• **WORK TO COMPLETE**: Output, exactly as written, the lines below starting at the line containing "BUZZER1 pin IO: D0 -> D5" and ending at the line containing "BUZZER2 pin IO: A0 -> D8". Drop the pictures and keep both end lines.

• **MATERIALS PROVIDED**:

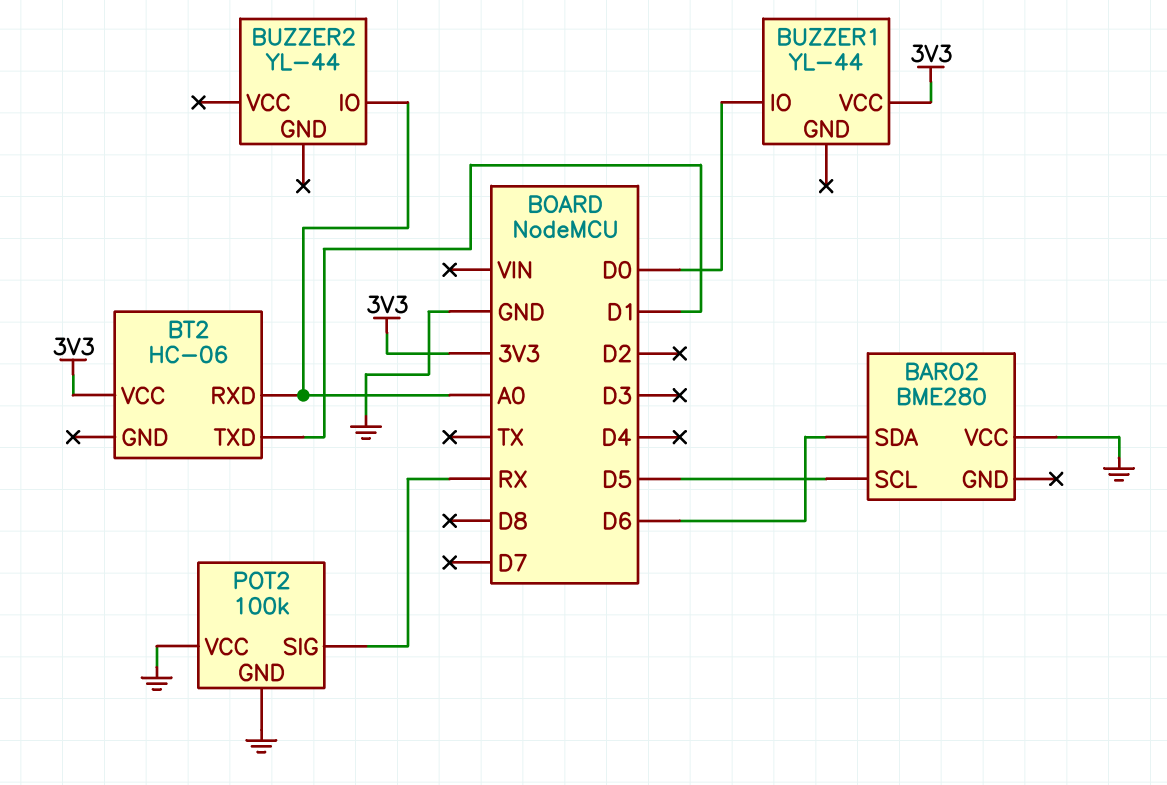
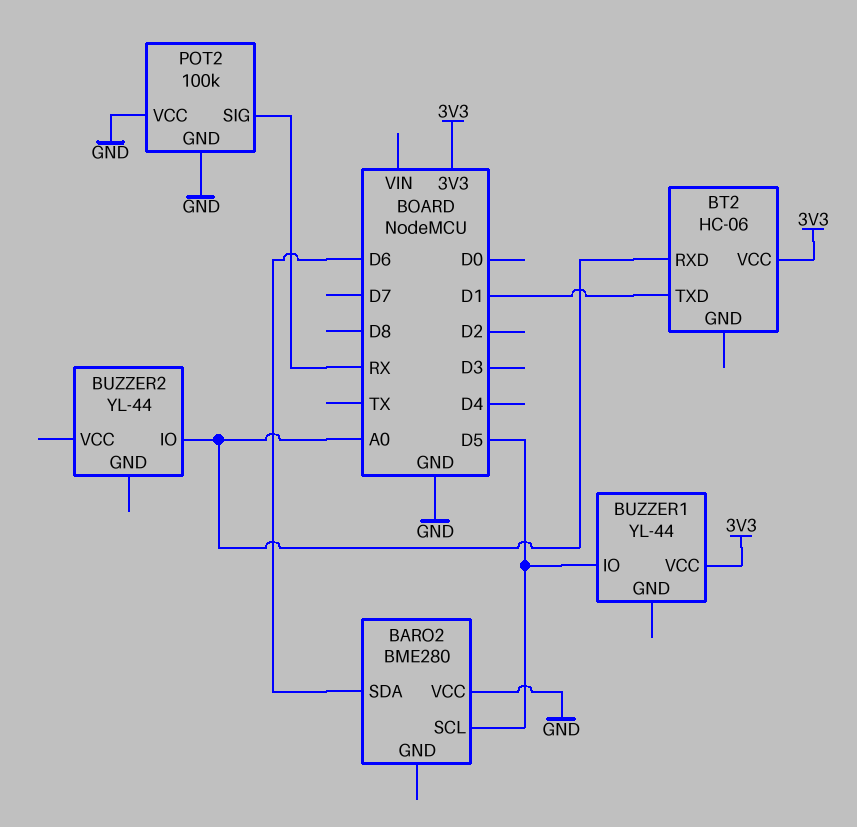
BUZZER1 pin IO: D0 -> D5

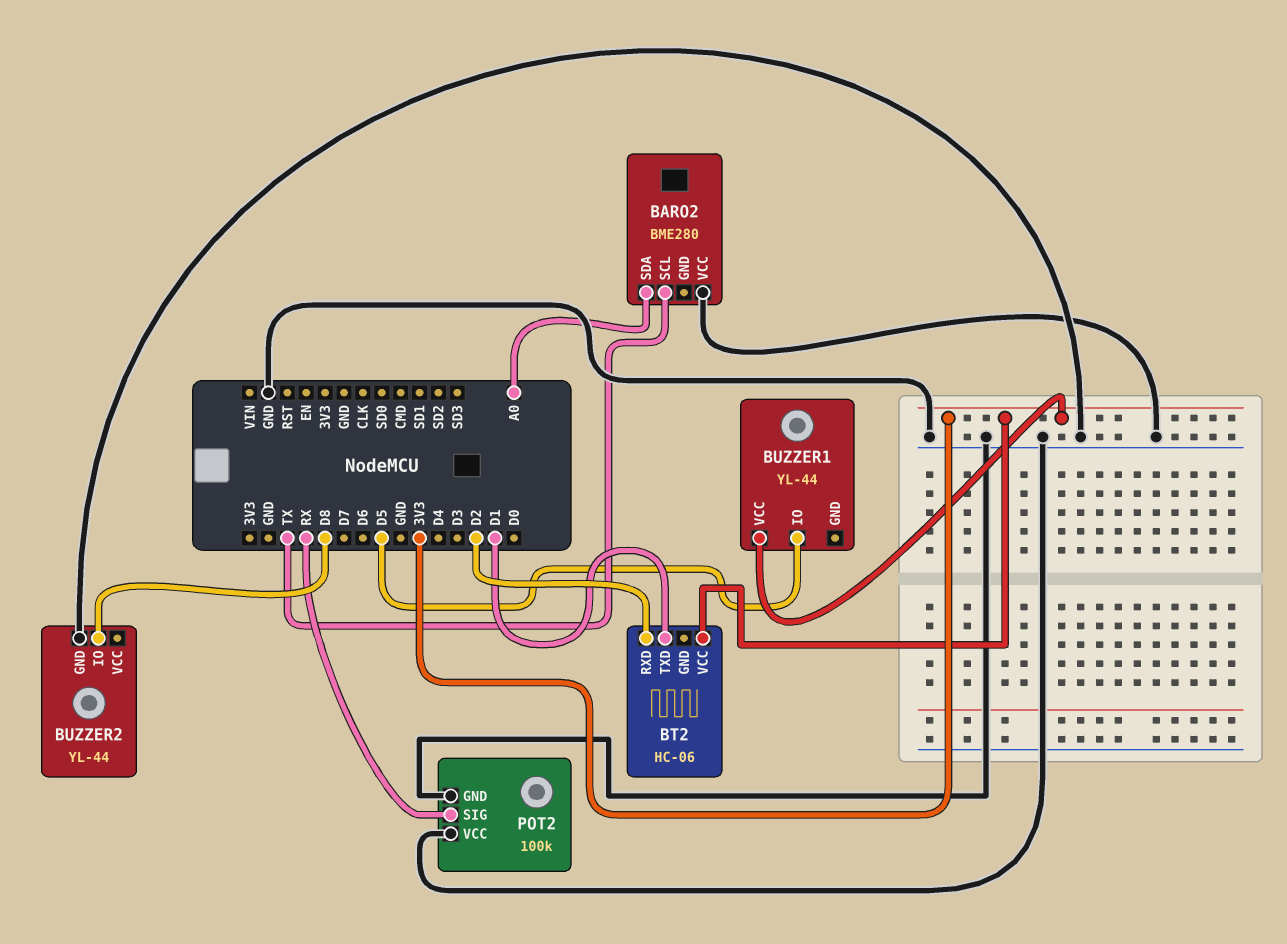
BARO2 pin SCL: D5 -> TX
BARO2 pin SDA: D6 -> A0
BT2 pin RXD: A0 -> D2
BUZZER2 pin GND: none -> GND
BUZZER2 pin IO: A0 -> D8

--

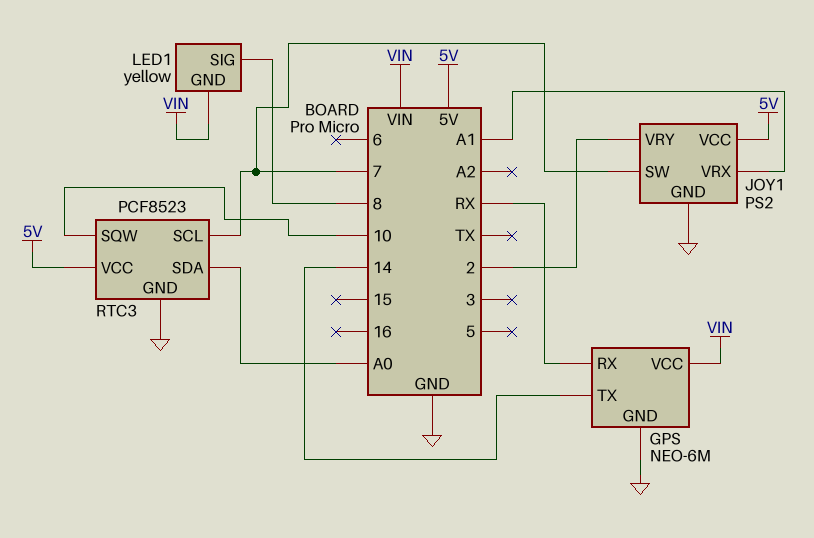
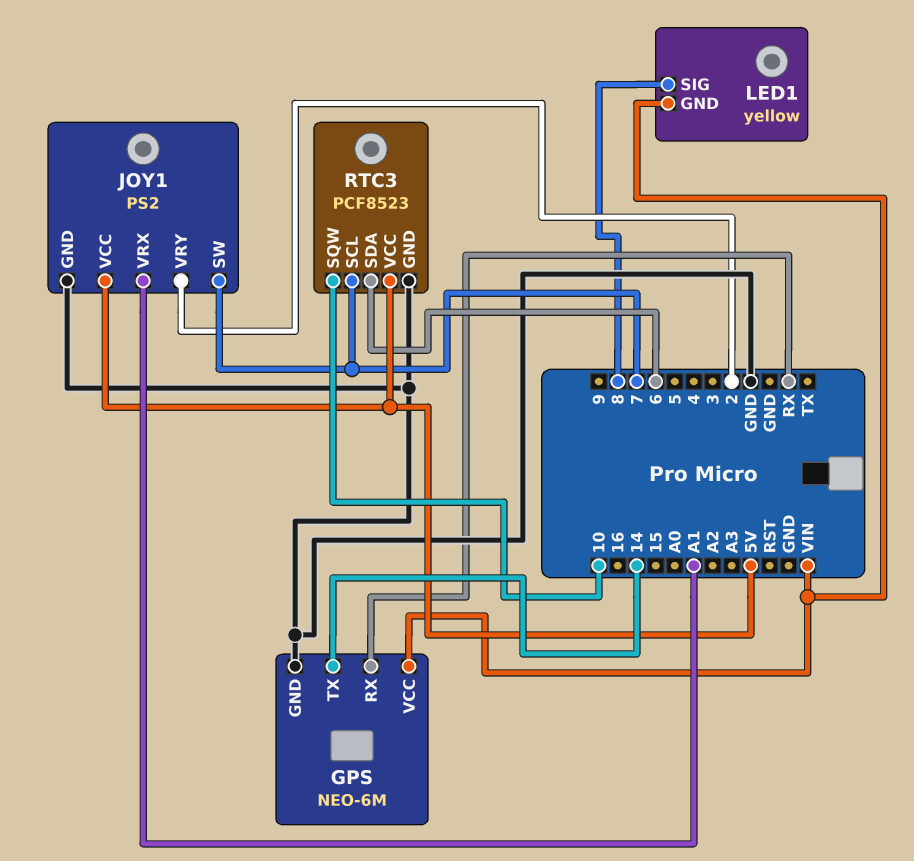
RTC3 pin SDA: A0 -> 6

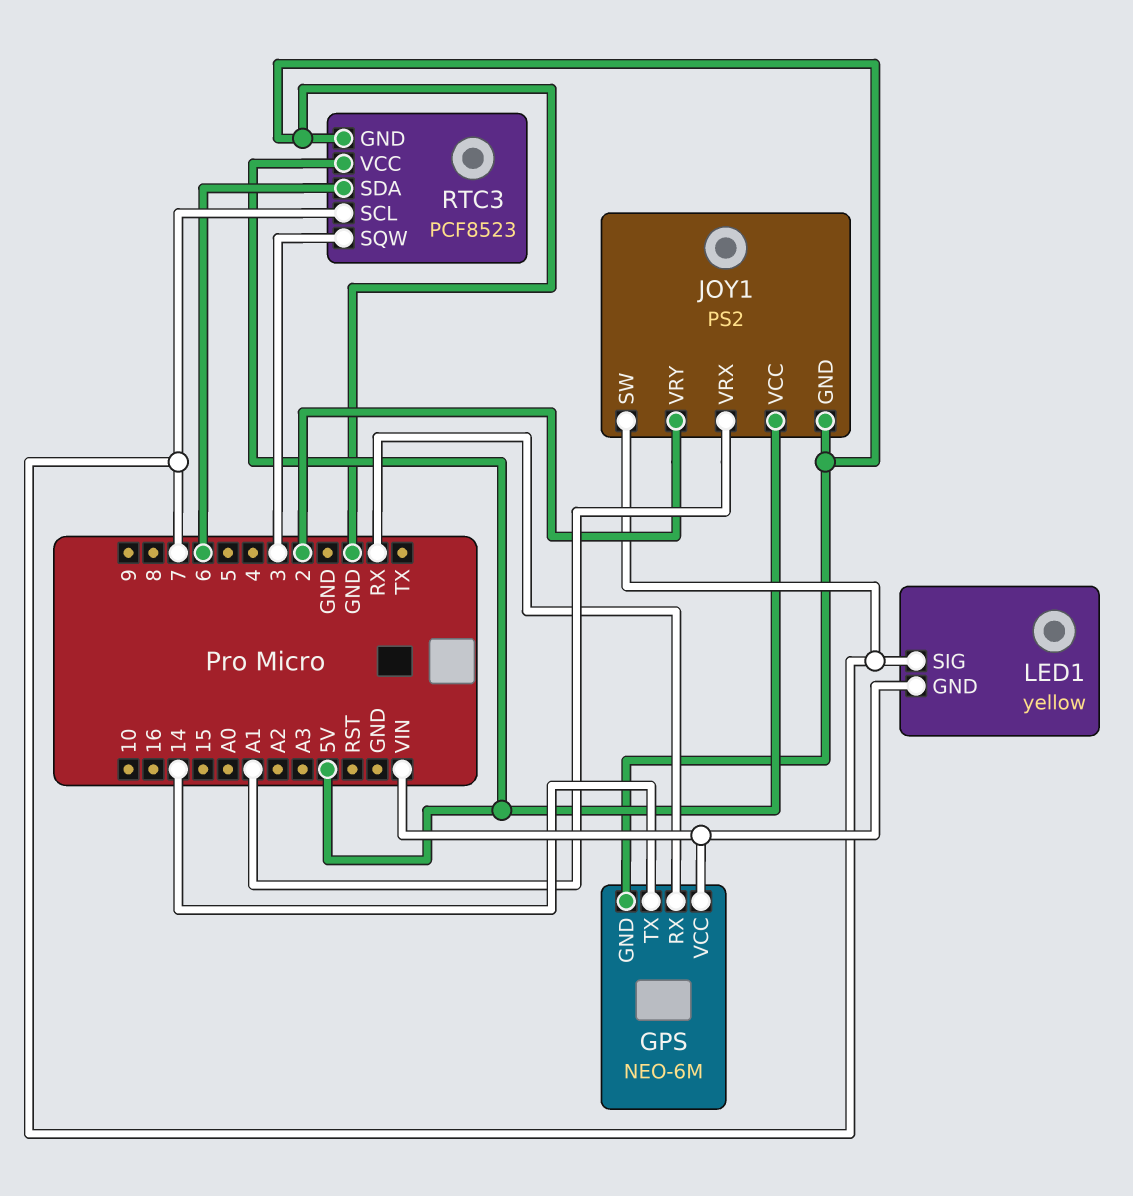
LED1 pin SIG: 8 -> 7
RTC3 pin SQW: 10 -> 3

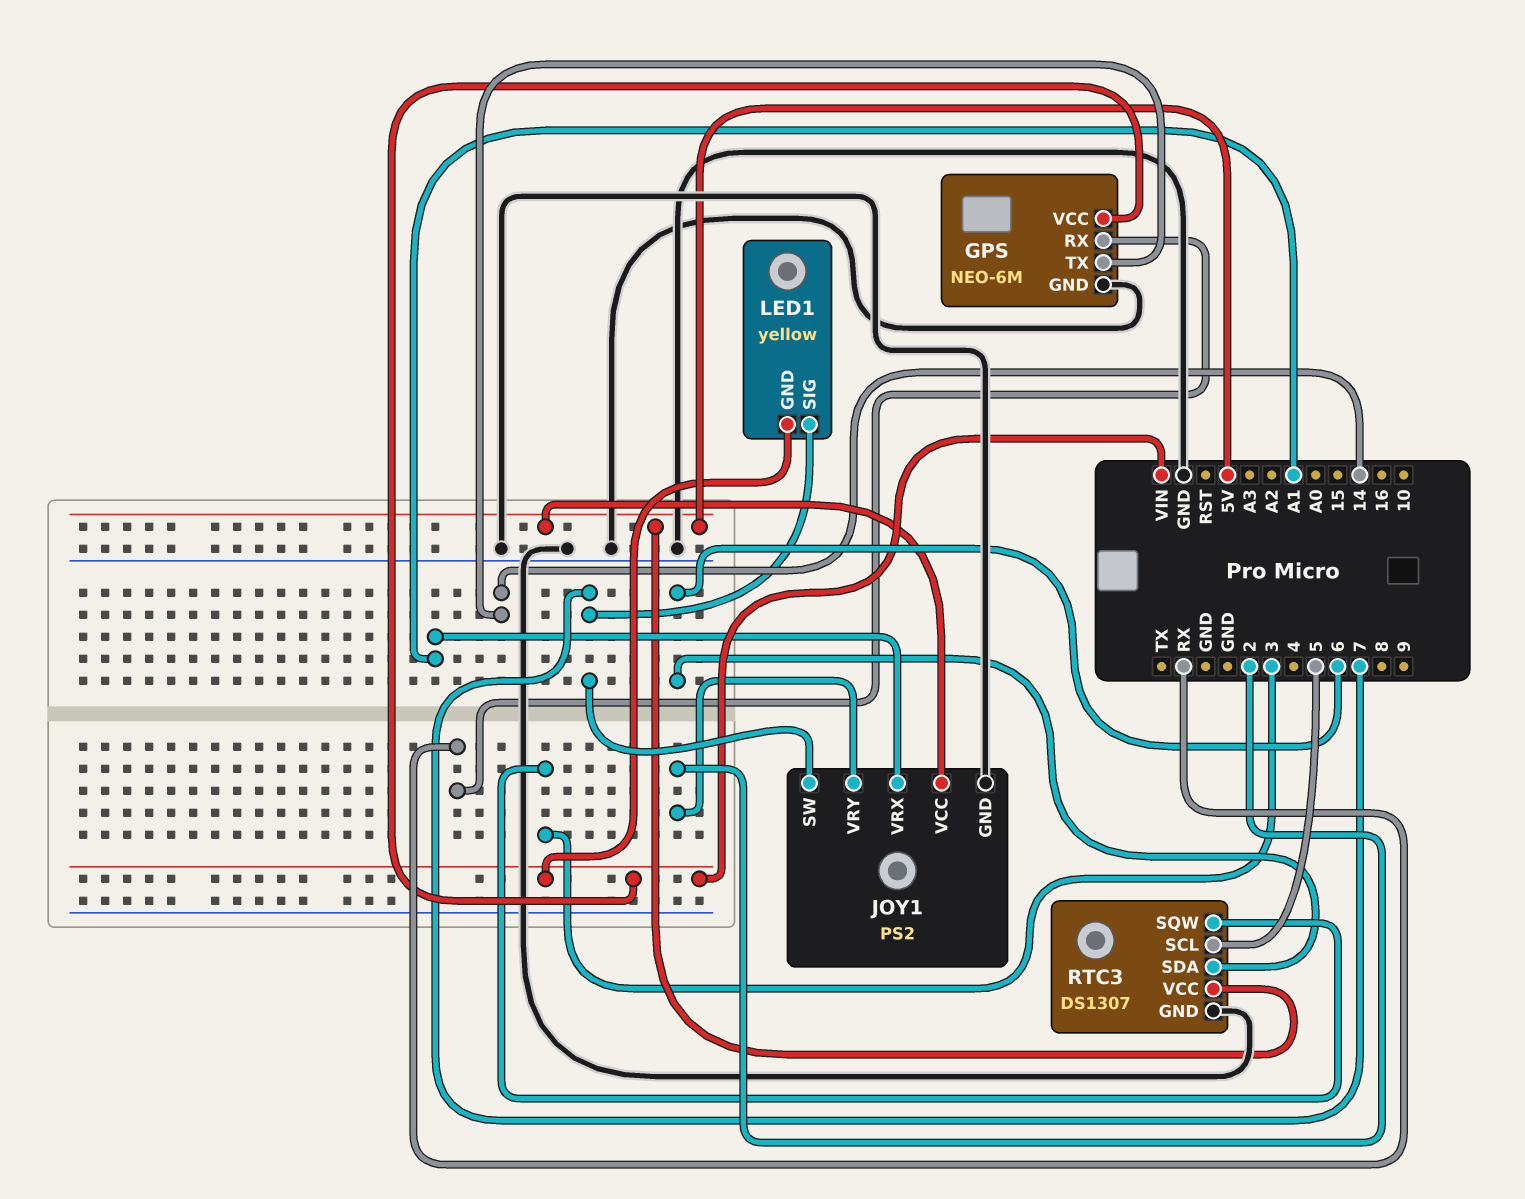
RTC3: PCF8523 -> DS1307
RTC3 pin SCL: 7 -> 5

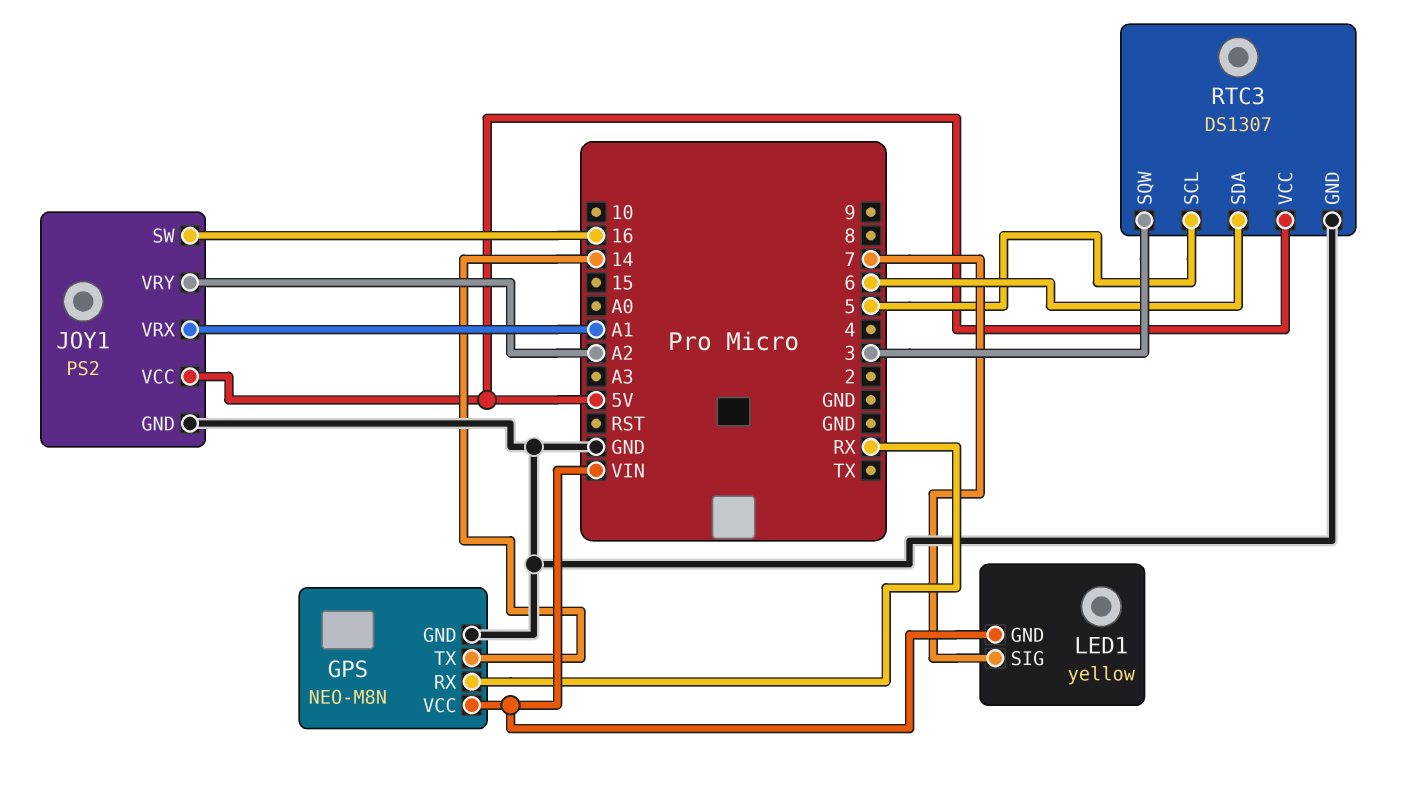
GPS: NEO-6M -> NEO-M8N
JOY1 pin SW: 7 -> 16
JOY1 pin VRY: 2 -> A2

• **ANSWER**:
BUZZER1 pin IO: D0 -> D5

BARO2 pin SCL: D5 -> TX
BARO2 pin SDA: D6 -> A0
BT2 pin RXD: A0 -> D2
BUZZER2 pin GND: none -> GND
BUZZER2 pin IO: A0 -> D8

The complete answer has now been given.